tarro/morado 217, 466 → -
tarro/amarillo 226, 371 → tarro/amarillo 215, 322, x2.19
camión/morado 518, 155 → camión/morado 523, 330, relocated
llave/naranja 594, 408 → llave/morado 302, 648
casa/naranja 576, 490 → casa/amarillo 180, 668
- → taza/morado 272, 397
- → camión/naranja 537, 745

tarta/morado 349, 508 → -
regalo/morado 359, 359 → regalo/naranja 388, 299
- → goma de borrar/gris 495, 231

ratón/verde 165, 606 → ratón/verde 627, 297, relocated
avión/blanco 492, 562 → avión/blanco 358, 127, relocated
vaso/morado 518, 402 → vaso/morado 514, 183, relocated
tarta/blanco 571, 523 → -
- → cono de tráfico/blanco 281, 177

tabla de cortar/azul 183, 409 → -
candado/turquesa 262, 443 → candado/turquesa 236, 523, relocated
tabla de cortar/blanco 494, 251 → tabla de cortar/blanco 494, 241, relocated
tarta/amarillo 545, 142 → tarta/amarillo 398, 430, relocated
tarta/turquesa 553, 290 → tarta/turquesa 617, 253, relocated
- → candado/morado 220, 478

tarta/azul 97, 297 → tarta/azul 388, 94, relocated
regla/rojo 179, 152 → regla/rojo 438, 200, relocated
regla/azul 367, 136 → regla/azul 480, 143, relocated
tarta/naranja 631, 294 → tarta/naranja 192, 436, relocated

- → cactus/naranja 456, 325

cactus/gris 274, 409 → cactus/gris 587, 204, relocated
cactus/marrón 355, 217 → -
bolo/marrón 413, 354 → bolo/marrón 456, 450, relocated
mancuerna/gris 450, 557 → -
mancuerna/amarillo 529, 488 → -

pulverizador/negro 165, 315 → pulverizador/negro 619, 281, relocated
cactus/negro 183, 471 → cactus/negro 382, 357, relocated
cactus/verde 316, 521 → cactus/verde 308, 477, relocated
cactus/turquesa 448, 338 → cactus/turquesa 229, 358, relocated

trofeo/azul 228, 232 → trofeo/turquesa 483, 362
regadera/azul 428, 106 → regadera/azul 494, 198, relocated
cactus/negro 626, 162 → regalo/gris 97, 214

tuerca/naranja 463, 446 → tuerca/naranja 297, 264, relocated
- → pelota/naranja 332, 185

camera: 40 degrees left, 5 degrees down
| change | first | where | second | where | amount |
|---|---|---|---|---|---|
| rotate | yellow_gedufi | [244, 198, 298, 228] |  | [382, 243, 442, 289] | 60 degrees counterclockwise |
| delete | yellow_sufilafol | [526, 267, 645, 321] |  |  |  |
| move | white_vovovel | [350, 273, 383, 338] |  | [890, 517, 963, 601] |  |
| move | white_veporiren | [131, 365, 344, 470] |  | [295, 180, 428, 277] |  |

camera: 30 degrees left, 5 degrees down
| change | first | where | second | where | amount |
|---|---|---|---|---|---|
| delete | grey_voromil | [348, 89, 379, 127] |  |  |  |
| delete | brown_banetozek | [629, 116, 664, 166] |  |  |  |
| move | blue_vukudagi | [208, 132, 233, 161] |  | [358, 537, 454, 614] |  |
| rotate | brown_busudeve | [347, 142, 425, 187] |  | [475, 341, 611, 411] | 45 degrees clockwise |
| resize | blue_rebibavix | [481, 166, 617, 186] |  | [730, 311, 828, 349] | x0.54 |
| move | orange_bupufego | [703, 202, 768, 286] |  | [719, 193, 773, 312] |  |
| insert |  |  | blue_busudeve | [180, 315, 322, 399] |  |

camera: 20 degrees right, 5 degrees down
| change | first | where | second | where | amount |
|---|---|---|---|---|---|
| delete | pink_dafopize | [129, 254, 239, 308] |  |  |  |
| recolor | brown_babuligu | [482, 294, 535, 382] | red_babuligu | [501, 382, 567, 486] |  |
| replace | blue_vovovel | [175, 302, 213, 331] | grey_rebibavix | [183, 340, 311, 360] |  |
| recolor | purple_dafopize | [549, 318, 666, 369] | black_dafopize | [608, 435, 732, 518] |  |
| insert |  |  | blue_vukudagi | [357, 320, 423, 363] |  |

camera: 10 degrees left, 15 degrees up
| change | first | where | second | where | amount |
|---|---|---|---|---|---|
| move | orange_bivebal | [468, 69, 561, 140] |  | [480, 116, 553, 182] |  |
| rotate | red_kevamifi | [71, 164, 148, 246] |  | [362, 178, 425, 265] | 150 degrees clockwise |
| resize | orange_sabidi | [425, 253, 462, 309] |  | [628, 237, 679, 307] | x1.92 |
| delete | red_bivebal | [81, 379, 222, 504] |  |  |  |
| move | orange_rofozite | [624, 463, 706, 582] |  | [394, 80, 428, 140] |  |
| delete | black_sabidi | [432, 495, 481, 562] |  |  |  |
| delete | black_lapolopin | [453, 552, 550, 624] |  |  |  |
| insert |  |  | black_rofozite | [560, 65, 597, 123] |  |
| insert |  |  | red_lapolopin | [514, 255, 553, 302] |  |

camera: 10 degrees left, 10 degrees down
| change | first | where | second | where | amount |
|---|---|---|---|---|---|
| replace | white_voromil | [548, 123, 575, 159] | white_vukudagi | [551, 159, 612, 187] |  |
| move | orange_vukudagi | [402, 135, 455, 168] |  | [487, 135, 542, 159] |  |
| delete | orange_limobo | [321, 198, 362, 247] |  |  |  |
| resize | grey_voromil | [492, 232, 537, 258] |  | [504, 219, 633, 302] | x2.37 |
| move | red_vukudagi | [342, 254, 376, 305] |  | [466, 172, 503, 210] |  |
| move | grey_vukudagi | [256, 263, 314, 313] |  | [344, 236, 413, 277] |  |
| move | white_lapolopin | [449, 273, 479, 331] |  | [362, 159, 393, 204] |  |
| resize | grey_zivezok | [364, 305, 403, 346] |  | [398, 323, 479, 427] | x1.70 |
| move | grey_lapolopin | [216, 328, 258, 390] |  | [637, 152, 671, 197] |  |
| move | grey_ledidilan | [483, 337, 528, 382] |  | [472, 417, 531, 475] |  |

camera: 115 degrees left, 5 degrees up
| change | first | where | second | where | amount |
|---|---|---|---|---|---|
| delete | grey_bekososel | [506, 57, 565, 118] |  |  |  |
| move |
---
**Exercise directions:** Please output every line shown above exactly.

**Final answer:**
tarro/morado 217, 466 → -
tarro/amarillo 226, 371 → tarro/amarillo 215, 322, x2.19
camión/morado 518, 155 → camión/morado 523, 330, relocated
llave/naranja 594, 408 → llave/morado 302, 648
casa/naranja 576, 490 → casa/amarillo 180, 668
- → taza/morado 272, 397
- → camión/naranja 537, 745

tarta/morado 349, 508 → -
regalo/morado 359, 359 → regalo/naranja 388, 299
- → goma de borrar/gris 495, 231

ratón/verde 165, 606 → ratón/verde 627, 297, relocated
avión/blanco 492, 562 → avión/blanco 358, 127, relocated
vaso/morado 518, 402 → vaso/morado 514, 183, relocated
tarta/blanco 571, 523 → -
- → cono de tráfico/blanco 281, 177

tabla de cortar/azul 183, 409 → -
candado/turquesa 262, 443 → candado/turquesa 236, 523, relocated
tabla de cortar/blanco 494, 251 → tabla de cortar/blanco 494, 241, relocated
tarta/amarillo 545, 142 → tarta/amarillo 398, 430, relocated
tarta/turquesa 553, 290 → tarta/turquesa 617, 253, relocated
- → candado/morado 220, 478

tarta/azul 97, 297 → tarta/azul 388, 94, relocated
regla/rojo 179, 152 → regla/rojo 438, 200, relocated
regla/azul 367, 136 → regla/azul 480, 143, relocated
tarta/naranja 631, 294 → tarta/naranja 192, 436, relocated

- → cactus/naranja 456, 325

cactus/gris 274, 409 → cactus/gris 587, 204, relocated
cactus/marrón 355, 217 → -
bolo/marrón 413, 354 → bolo/marrón 456, 450, relocated
mancuerna/gris 450, 557 → -
mancuerna/amarillo 529, 488 → -

pulverizador/negro 165, 315 → pulverizador/negro 619, 281, relocated
cactus/negro 183, 471 → cactus/negro 382, 357, relocated
cactus/verde 316, 521 → cactus/verde 308, 477, relocated
cactus/turquesa 448, 338 → cactus/turquesa 229, 358, relocated

trofeo/azul 228, 232 → trofeo/turquesa 483, 362
regadera/azul 428, 106 → regadera/azul 494, 198, relocated
cactus/negro 626, 162 → regalo/gris 97, 214

tuerca/naranja 463, 446 → tuerca/naranja 297, 264, relocated
- → pelota/naranja 332, 185

camera: 40 degrees left, 5 degrees down
| change | first | where | second | where | amount |
|---|---|---|---|---|---|
| rotate | yellow_gedufi | [244, 198, 298, 228] |  | [382, 243, 442, 289] | 60 degrees counterclockwise |
| delete | yellow_sufilafol | [526, 267, 645, 321] |  |  |  |
| move | white_vovovel | [350, 273, 383, 338] |  | [890, 517, 963, 601] |  |
| move | white_veporiren | [131, 365, 344, 470] |  | [295, 180, 428, 277] |  |

camera: 30 degrees left, 5 degrees down
| change | first | where | second | where | amount |
|---|---|---|---|---|---|
| delete | grey_voromil | [348, 89, 379, 127] |  |  |  |
| delete | brown_banetozek | [629, 116, 664, 166] |  |  |  |
| move | blue_vukudagi | [208, 132, 233, 161] |  | [358, 537, 454, 614] |  |
| rotate | brown_busudeve | [347, 142, 425, 187] |  | [475, 341, 611, 411] | 45 degrees clockwise |
| resize | blue_rebibavix | [481, 166, 617, 186] |  | [730, 311, 828, 349] | x0.54 |
| move | orange_bupufego | [703, 202, 768, 286] |  | [719, 193, 773, 312] |  |
| insert |  |  | blue_busudeve | [180, 315, 322, 399] |  |

camera: 20 degrees right, 5 degrees down
| change | first | where | second | where | amount |
|---|---|---|---|---|---|
| delete | pink_dafopize | [129, 254, 239, 308] |  |  |  |
| recolor | brown_babuligu | [482, 294, 535, 382] | red_babuligu | [501, 382, 567, 486] |  |
| replace | blue_vovovel | [175, 302, 213, 331] | grey_rebibavix | [183, 340, 311, 360] |  |
| recolor | purple_dafopize | [549, 318, 666, 369] | black_dafopize | [608, 435, 732, 518] |  |
| insert |  |  | blue_vukudagi | [357, 320, 423, 363] |  |

camera: 10 degrees left, 15 degrees up
| change | first | where | second | where | amount |
|---|---|---|---|---|---|
| move | orange_bivebal | [468, 69, 561, 140] |  | [480, 116, 553, 182] |  |
| rotate | red_kevamifi | [71, 164, 148, 246] |  | [362, 178, 425, 265] | 150 degrees clockwise |
| resize | orange_sabidi | [425, 253, 462, 309] |  | [628, 237, 679, 307] | x1.92 |
| delete | red_bivebal | [81, 379, 222, 504] |  |  |  |
| move | orange_rofozite | [624, 463, 706, 582] |  | [394, 80, 428, 140] |  |
| delete | black_sabidi | [432, 495, 481, 562] |  |  |  |
| delete | black_lapolopin | [453, 552, 550, 624] |  |  |  |
| insert |  |  | black_rofozite | [560, 65, 597, 123] |  |
| insert |  |  | red_lapolopin | [514, 255, 553, 302] |  |

camera: 10 degrees left, 10 degrees down
| change | first | where | second | where | amount |
|---|---|---|---|---|---|
| replace | white_voromil | [548, 123, 575, 159] | white_vukudagi | [551, 159, 612, 187] |  |
| move | orange_vukudagi | [402, 135, 455, 168] |  | [487, 135, 542, 159] |  |
| delete | orange_limobo | [321, 198, 362, 247] |  |  |  |
| resize | grey_voromil | [492, 232, 537, 258] |  | [504, 219, 633, 302] | x2.37 |
| move | red_vukudagi | [342, 254, 376, 305] |  | [466, 172, 503, 210] |  |
| move | grey_vukudagi | [256, 263, 314, 313] |  | [344, 236, 413, 277] |  |
| move | white_lapolopin | [449, 273, 479, 331] |  | [362, 159, 393, 204] |  |
| resize | grey_zivezok | [364, 305, 403, 346] |  | [398, 323, 479, 427] | x1.70 |
| move | grey_lapolopin | [216, 328, 258, 390] |  | [637, 152, 671, 197] |  |
| move | grey_ledidilan | [483, 337, 528, 382] |  | [472, 417, 531, 475] |  |

camera: 115 degrees left, 5 degrees up
| change | first | where | second | where | amount |
|---|---|---|---|---|---|
| delete | grey_bekososel | [506, 57, 565, 118] |  |  |  |
| move |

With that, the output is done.